──────── GIVEN DATA

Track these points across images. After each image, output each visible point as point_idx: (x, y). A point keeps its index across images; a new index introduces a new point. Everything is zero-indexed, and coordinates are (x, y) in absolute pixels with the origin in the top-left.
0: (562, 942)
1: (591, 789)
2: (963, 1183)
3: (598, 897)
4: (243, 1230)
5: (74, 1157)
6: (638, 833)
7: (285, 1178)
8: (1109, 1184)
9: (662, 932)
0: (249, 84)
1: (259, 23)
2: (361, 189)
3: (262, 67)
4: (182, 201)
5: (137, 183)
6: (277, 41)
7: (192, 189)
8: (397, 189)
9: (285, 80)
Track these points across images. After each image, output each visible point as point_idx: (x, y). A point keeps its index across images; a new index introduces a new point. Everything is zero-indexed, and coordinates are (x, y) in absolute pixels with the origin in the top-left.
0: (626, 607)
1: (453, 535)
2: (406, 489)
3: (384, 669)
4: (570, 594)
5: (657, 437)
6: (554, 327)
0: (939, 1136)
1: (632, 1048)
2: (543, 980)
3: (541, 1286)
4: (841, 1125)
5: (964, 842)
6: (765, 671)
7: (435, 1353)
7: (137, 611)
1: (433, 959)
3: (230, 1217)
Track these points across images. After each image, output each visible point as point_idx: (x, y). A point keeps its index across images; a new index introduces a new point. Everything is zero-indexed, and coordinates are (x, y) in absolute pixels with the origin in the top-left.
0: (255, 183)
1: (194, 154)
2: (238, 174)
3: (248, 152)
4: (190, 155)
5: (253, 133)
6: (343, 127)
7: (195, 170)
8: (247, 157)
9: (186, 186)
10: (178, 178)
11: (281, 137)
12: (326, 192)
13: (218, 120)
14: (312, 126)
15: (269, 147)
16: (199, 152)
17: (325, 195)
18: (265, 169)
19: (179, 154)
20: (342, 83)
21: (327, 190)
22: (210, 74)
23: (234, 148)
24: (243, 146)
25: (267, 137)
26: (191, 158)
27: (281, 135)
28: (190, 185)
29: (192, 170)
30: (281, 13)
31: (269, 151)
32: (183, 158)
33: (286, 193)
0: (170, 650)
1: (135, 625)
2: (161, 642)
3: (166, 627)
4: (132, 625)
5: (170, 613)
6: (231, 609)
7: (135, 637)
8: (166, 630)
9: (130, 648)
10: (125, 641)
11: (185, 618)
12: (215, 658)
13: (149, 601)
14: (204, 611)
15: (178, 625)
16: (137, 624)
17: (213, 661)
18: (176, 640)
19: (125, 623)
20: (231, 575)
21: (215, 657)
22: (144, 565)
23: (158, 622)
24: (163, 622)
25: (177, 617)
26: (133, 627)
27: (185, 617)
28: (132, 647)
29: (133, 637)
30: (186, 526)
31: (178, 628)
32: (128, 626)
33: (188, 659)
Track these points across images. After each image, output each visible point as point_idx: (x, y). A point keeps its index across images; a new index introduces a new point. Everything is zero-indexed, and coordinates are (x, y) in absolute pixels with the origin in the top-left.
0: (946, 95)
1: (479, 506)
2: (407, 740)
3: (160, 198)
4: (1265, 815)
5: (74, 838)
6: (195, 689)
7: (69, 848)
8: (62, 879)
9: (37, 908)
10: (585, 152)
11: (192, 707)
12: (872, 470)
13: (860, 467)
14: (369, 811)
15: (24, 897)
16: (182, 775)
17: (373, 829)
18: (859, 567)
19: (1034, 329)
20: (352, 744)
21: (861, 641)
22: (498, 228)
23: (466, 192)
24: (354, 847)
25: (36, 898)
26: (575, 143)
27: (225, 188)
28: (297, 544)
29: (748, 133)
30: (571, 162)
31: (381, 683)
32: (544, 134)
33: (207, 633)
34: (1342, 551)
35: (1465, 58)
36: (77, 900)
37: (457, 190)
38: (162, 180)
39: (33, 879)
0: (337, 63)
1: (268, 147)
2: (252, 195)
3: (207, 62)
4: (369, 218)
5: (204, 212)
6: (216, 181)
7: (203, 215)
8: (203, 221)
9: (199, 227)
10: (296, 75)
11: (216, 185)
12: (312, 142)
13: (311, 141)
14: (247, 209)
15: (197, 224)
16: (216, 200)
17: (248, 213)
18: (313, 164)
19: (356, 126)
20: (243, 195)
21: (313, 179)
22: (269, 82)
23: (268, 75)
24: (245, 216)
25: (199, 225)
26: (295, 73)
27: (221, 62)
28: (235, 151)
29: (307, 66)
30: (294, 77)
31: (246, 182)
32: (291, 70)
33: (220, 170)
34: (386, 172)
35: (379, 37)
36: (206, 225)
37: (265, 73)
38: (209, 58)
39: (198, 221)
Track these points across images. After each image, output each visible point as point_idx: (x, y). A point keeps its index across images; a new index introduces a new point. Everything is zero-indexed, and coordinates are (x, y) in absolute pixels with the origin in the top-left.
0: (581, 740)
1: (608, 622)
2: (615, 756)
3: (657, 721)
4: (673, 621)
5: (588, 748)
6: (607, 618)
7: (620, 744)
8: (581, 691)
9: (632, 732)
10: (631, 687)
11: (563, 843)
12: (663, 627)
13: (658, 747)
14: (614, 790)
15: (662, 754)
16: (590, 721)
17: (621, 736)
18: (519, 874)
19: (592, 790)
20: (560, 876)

────────────────

- [GOAL] Reproduce every one of the entries above line for line, with no change to any index or coordinate.

- [PROBLEM SOLUTION]
Track these points across images. After each image, output each visible point as point_idx: (x, y). A point keeps its index across images; a new index introduces a new point. Everything is zero-indexed, and coordinates are (x, y) in absolute pixels with the origin in the top-left.
0: (562, 942)
1: (591, 789)
2: (963, 1183)
3: (598, 897)
4: (243, 1230)
5: (74, 1157)
6: (638, 833)
7: (285, 1178)
8: (1109, 1184)
9: (662, 932)
0: (249, 84)
1: (259, 23)
2: (361, 189)
3: (262, 67)
4: (182, 201)
5: (137, 183)
6: (277, 41)
7: (192, 189)
8: (397, 189)
9: (285, 80)
Track these points across images. After each image, output each visible point as point_idx: (x, y). A point keeps its index across images; a new index introduces a new point. Everything is zero-indexed, and coordinates are (x, y) in absolute pixels with the origin in the top-left.
0: (626, 607)
1: (453, 535)
2: (406, 489)
3: (384, 669)
4: (570, 594)
5: (657, 437)
6: (554, 327)
0: (939, 1136)
1: (632, 1048)
2: (543, 980)
3: (541, 1286)
4: (841, 1125)
5: (964, 842)
6: (765, 671)
7: (435, 1353)
7: (137, 611)
1: (433, 959)
3: (230, 1217)
Track these points across images. After each image, output each visible point as point_idx: (x, y). A point keeps its index across images; a new index introduces a new point. Everything is zero-indexed, and coordinates are (x, y) in absolute pixels with the origin in the top-left.
0: (255, 183)
1: (194, 154)
2: (238, 174)
3: (248, 152)
4: (190, 155)
5: (253, 133)
6: (343, 127)
7: (195, 170)
8: (247, 157)
9: (186, 186)
10: (178, 178)
11: (281, 137)
12: (326, 192)
13: (218, 120)
14: (312, 126)
15: (269, 147)
16: (199, 152)
17: (325, 195)
18: (265, 169)
19: (179, 154)
20: (342, 83)
21: (327, 190)
22: (210, 74)
23: (234, 148)
24: (243, 146)
25: (267, 137)
26: (191, 158)
27: (281, 135)
28: (190, 185)
29: (192, 170)
30: (281, 13)
31: (269, 151)
32: (183, 158)
33: (286, 193)
0: (170, 650)
1: (135, 625)
2: (161, 642)
3: (166, 627)
4: (132, 625)
5: (170, 613)
6: (231, 609)
7: (135, 637)
8: (166, 630)
9: (130, 648)
10: (125, 641)
11: (185, 618)
12: (215, 658)
13: (149, 601)
14: (204, 611)
15: (178, 625)
16: (137, 624)
17: (213, 661)
18: (176, 640)
19: (125, 623)
20: (231, 575)
21: (215, 657)
22: (144, 565)
23: (158, 622)
24: (163, 622)
25: (177, 617)
26: (133, 627)
27: (185, 617)
28: (132, 647)
29: (133, 637)
30: (186, 526)
31: (178, 628)
32: (128, 626)
33: (188, 659)
Track these points across images. After each image, output each visible point as point_idx: (x, y). A point keeps its index across images; a new index introduces a new point. Everything is zero-indexed, and coordinates are (x, y) in absolute pixels with the origin in the top-left.
0: (946, 95)
1: (479, 506)
2: (407, 740)
3: (160, 198)
4: (1265, 815)
5: (74, 838)
6: (195, 689)
7: (69, 848)
8: (62, 879)
9: (37, 908)
10: (585, 152)
11: (192, 707)
12: (872, 470)
13: (860, 467)
14: (369, 811)
15: (24, 897)
16: (182, 775)
17: (373, 829)
18: (859, 567)
19: (1034, 329)
20: (352, 744)
21: (861, 641)
22: (498, 228)
23: (466, 192)
24: (354, 847)
25: (36, 898)
26: (575, 143)
27: (225, 188)
28: (297, 544)
29: (748, 133)
30: (571, 162)
31: (381, 683)
32: (544, 134)
33: (207, 633)
34: (1342, 551)
35: (1465, 58)
36: (77, 900)
37: (457, 190)
38: (162, 180)
39: (33, 879)
0: (337, 63)
1: (268, 147)
2: (252, 195)
3: (207, 62)
4: (369, 218)
5: (204, 212)
6: (216, 181)
7: (203, 215)
8: (203, 221)
9: (199, 227)
10: (296, 75)
11: (216, 185)
12: (312, 142)
13: (311, 141)
14: (247, 209)
15: (197, 224)
16: (216, 200)
17: (248, 213)
18: (313, 164)
19: (356, 126)
20: (243, 195)
21: (313, 179)
22: (269, 82)
23: (268, 75)
24: (245, 216)
25: (199, 225)
26: (295, 73)
27: (221, 62)
28: (235, 151)
29: (307, 66)
30: (294, 77)
31: (246, 182)
32: (291, 70)
33: (220, 170)
34: (386, 172)
35: (379, 37)
36: (206, 225)
37: (265, 73)
38: (209, 58)
39: (198, 221)
Track these points across images. After each image, output each visible point as point_idx: (x, y). A point keeps its index across images; a new index introduces a new point. Everything is zero-indexed, and coordinates are (x, y) in absolute pixels with the origin in the top-left.
0: (581, 740)
1: (608, 622)
2: (615, 756)
3: (657, 721)
4: (673, 621)
5: (588, 748)
6: (607, 618)
7: (620, 744)
8: (581, 691)
9: (632, 732)
10: (631, 687)
11: (563, 843)
12: (663, 627)
13: (658, 747)
14: (614, 790)
15: (662, 754)
16: (590, 721)
17: (621, 736)
18: (519, 874)
19: (592, 790)
20: (560, 876)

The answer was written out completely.